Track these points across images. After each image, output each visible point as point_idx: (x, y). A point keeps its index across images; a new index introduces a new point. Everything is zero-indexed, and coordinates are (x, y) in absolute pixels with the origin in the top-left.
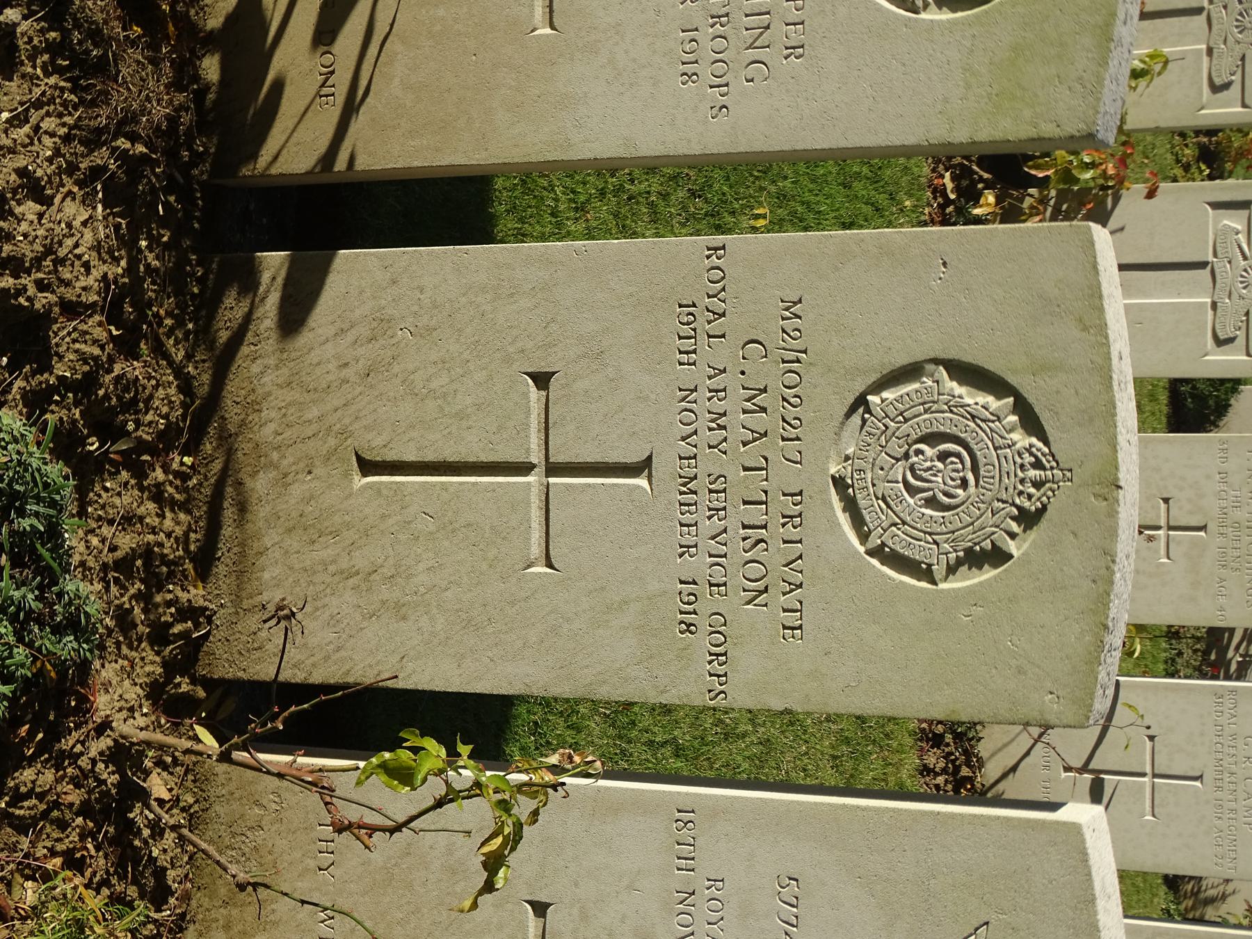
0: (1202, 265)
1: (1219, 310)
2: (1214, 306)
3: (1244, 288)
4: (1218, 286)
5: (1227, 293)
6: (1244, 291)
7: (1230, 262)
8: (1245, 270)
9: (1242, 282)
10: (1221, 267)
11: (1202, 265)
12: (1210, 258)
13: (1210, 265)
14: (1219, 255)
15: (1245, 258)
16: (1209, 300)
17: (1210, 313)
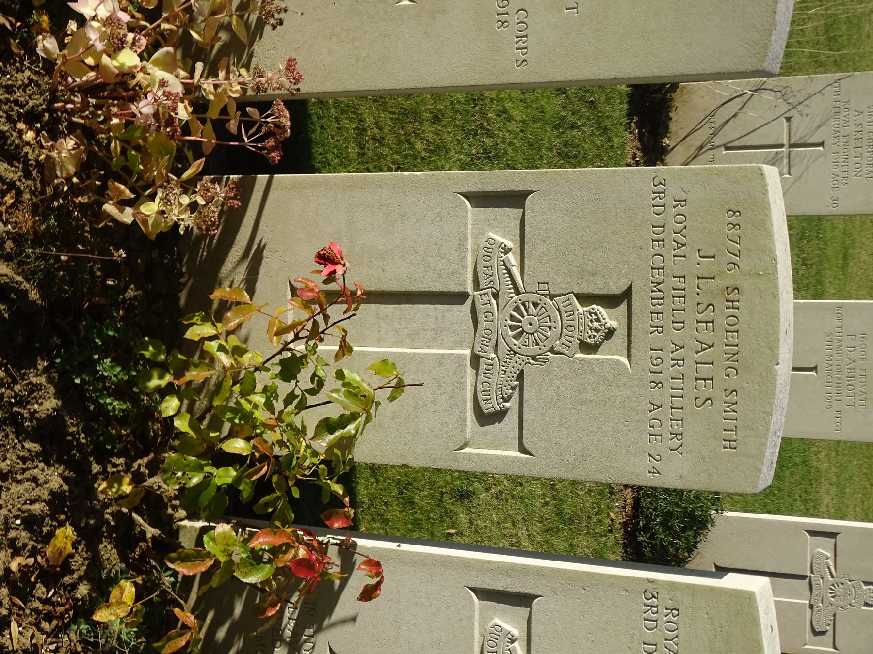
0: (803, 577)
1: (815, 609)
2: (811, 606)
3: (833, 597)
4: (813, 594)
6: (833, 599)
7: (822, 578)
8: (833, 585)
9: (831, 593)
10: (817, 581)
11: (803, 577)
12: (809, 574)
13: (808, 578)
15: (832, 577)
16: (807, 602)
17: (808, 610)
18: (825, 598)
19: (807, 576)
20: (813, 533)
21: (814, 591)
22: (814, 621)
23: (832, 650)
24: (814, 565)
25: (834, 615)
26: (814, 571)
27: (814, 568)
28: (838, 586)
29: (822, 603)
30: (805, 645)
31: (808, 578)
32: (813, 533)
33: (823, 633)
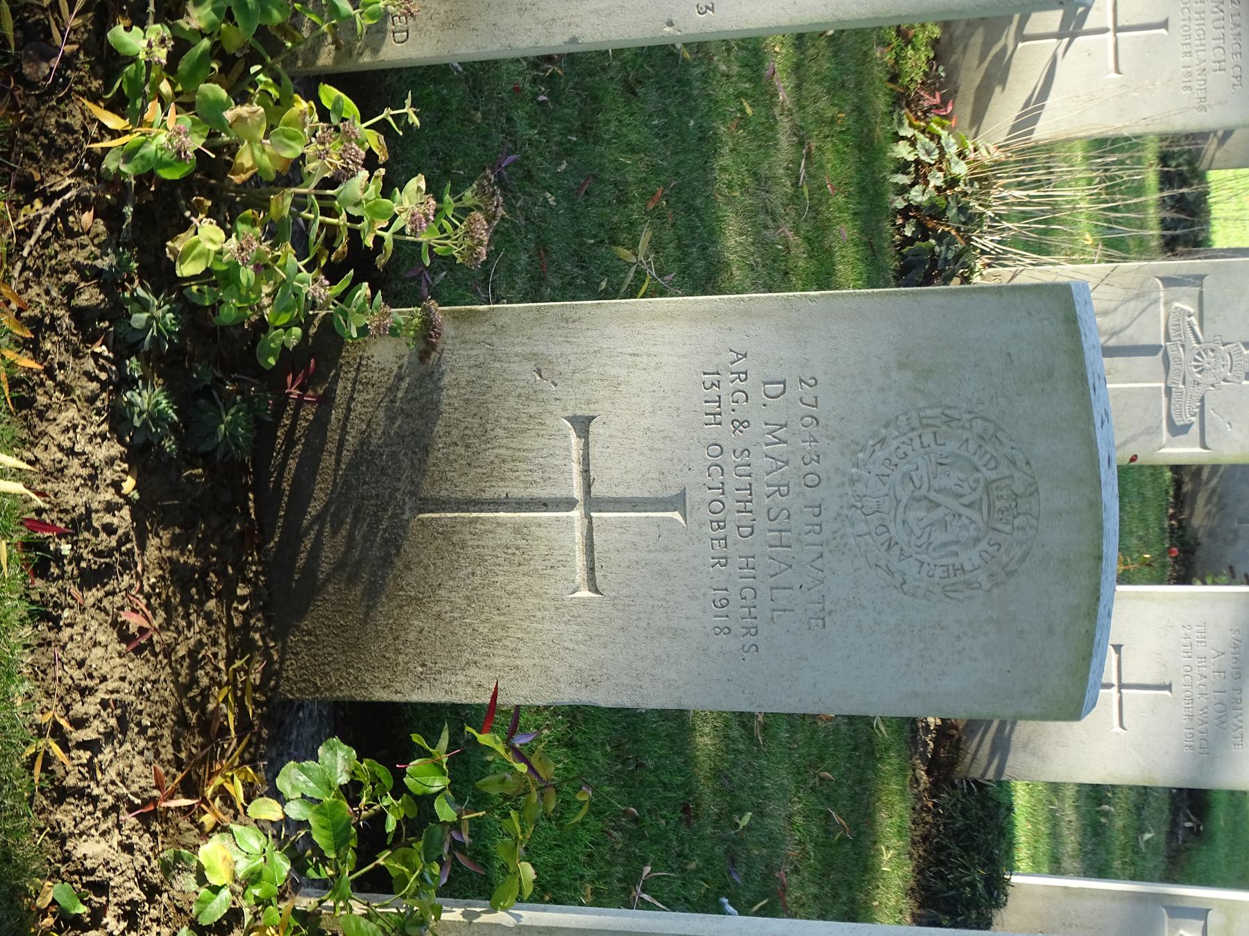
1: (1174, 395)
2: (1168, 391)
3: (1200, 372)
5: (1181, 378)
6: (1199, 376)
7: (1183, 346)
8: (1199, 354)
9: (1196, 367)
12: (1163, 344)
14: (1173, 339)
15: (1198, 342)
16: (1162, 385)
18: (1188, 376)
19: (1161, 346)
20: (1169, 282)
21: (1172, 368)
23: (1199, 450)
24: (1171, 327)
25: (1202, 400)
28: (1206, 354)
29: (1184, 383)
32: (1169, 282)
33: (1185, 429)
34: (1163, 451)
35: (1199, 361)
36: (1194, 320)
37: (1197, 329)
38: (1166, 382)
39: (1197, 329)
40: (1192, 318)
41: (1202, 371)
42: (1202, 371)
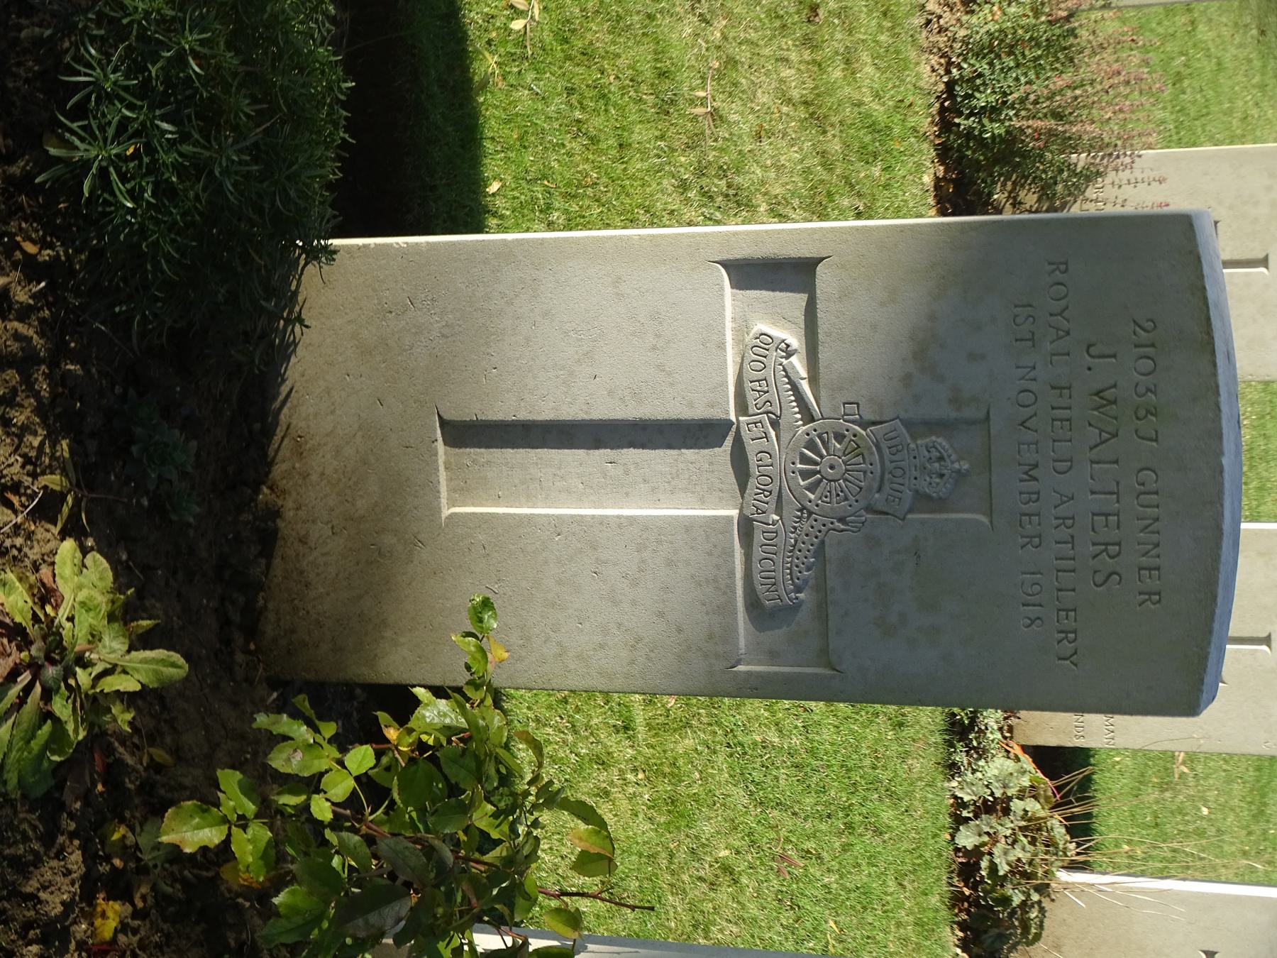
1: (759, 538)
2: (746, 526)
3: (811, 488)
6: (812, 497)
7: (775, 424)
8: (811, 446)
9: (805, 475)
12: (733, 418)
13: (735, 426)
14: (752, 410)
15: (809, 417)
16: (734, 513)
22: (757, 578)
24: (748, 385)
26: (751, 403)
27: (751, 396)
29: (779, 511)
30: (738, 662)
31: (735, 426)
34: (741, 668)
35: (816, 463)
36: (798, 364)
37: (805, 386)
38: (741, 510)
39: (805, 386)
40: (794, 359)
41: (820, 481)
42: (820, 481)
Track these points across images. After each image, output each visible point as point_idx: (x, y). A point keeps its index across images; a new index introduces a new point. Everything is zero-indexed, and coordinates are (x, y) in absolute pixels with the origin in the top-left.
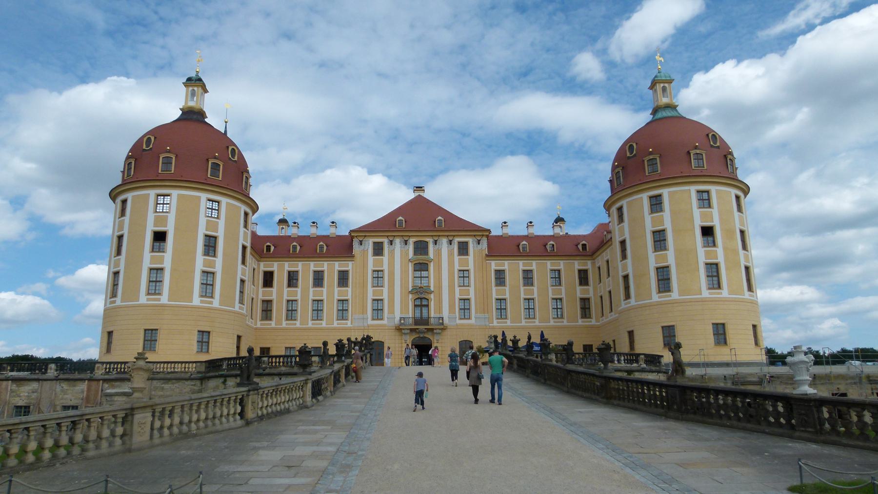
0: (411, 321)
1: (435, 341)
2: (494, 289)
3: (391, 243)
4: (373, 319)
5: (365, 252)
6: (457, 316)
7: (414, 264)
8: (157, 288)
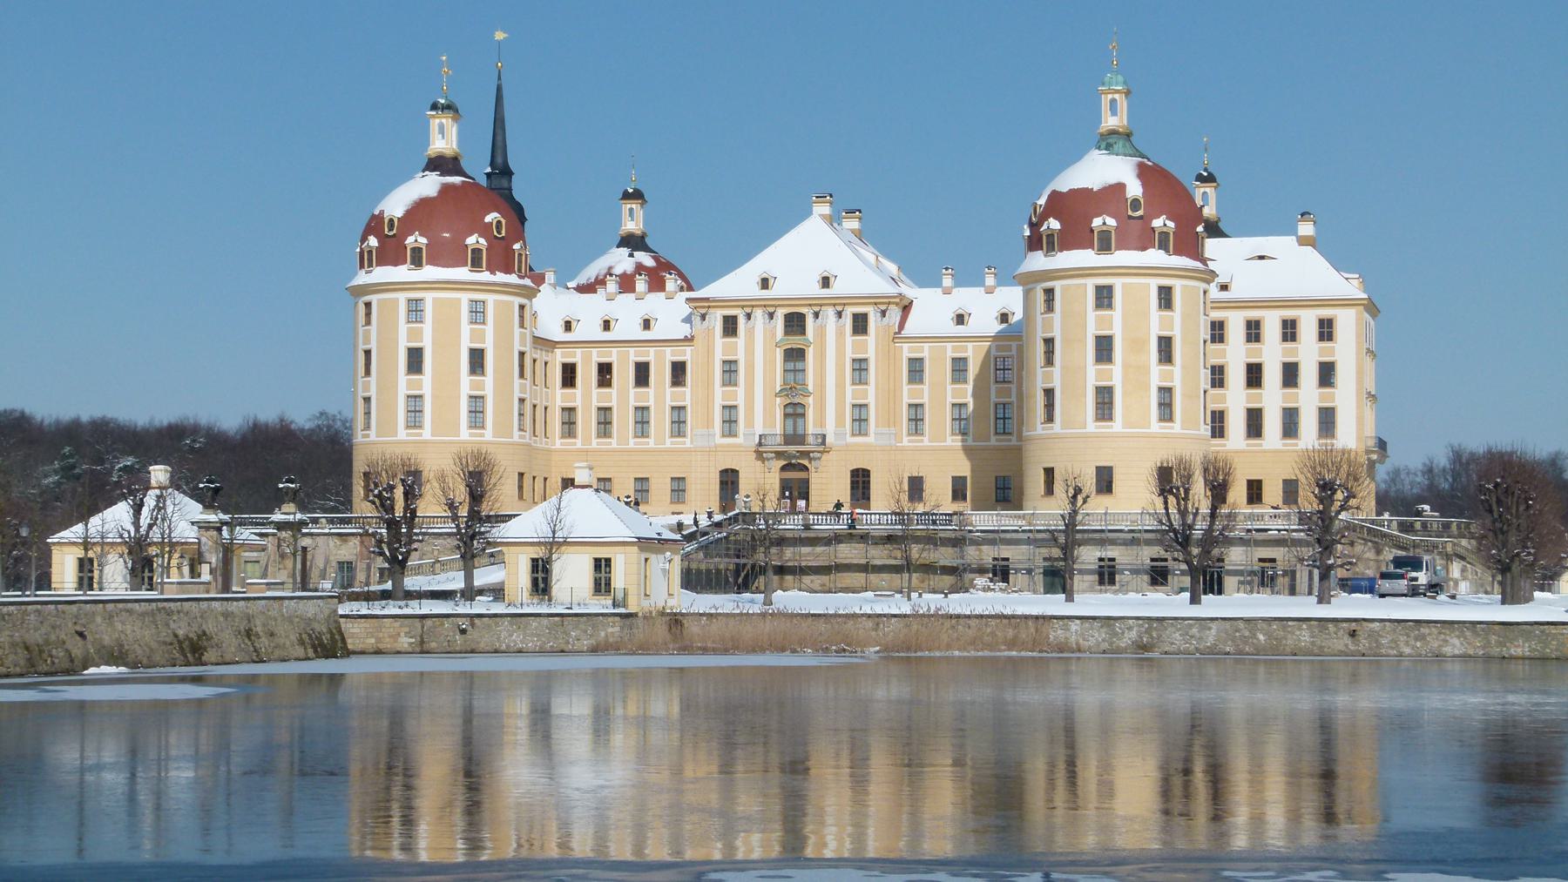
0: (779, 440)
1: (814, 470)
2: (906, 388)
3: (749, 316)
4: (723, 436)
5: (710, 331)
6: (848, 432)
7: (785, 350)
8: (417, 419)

#####

Set task: Write out all of the entries above again, switching "absolute pixels" to "image pixels" and changing nothing else. Leave the pictures out of your answer.

Final result:
Track these points across images. After each image, output each visible point as point_idx: (x, y). A point keeps its index across images; a new index introduces a new point. Everything is zero-indexed, and coordinates are (x, y) in image pixels with the origin in the top-left.
0: (1202, 265)
1: (1219, 310)
2: (1214, 306)
3: (1244, 288)
4: (1218, 286)
5: (1227, 293)
6: (1244, 291)
7: (1230, 262)
8: (1245, 270)
9: (1242, 282)
10: (1221, 267)
11: (1202, 265)
12: (1210, 258)
13: (1210, 265)
14: (1219, 255)
15: (1245, 258)
16: (1209, 300)
17: (1210, 313)
0: (803, 577)
1: (815, 609)
2: (811, 606)
3: (833, 597)
4: (813, 594)
6: (833, 599)
7: (822, 578)
8: (833, 585)
9: (831, 593)
10: (817, 581)
11: (803, 577)
12: (809, 574)
13: (808, 578)
15: (832, 577)
16: (807, 602)
17: (808, 610)
18: (825, 598)
19: (807, 576)
20: (813, 533)
21: (814, 591)
22: (814, 621)
23: (832, 650)
24: (814, 565)
25: (834, 615)
26: (814, 571)
27: (814, 568)
28: (838, 586)
29: (822, 603)
30: (805, 645)
31: (808, 578)
32: (813, 533)
33: (823, 633)
1: (1174, 395)
2: (1168, 391)
3: (1200, 372)
5: (1181, 378)
6: (1199, 376)
7: (1183, 346)
8: (1199, 354)
9: (1196, 367)
12: (1163, 344)
14: (1173, 339)
15: (1198, 342)
16: (1162, 385)
18: (1188, 376)
19: (1161, 346)
20: (1169, 282)
21: (1172, 368)
23: (1199, 450)
24: (1171, 327)
25: (1202, 400)
28: (1206, 354)
29: (1184, 383)
32: (1169, 282)
33: (1185, 429)
34: (1163, 451)
35: (1199, 361)
36: (1194, 320)
37: (1197, 329)
38: (1166, 382)
39: (1197, 329)
40: (1192, 318)
41: (1202, 371)
42: (1202, 371)
1: (759, 538)
2: (746, 526)
3: (811, 488)
6: (812, 497)
7: (775, 424)
8: (811, 446)
9: (805, 475)
12: (733, 418)
13: (735, 426)
14: (752, 410)
15: (809, 417)
16: (734, 513)
22: (757, 578)
24: (748, 385)
26: (751, 403)
27: (751, 396)
29: (779, 511)
30: (738, 662)
31: (735, 426)
34: (741, 668)
35: (816, 463)
36: (798, 364)
37: (805, 386)
38: (741, 510)
39: (805, 386)
40: (794, 359)
41: (820, 481)
42: (820, 481)
Track these points across images. After each image, output each visible point as point_idx: (x, y). A point keeps its index across images; a new index introduces a new point. Everything is zero-indexed, and coordinates are (x, y) in image pixels with the origin in the top-left.
0: (411, 321)
1: (435, 341)
2: (494, 289)
3: (391, 243)
4: (373, 319)
5: (365, 252)
6: (457, 316)
7: (414, 264)
8: (157, 288)
0: (779, 440)
1: (814, 470)
2: (906, 388)
3: (749, 316)
4: (723, 436)
5: (710, 331)
6: (848, 432)
7: (785, 350)
8: (417, 419)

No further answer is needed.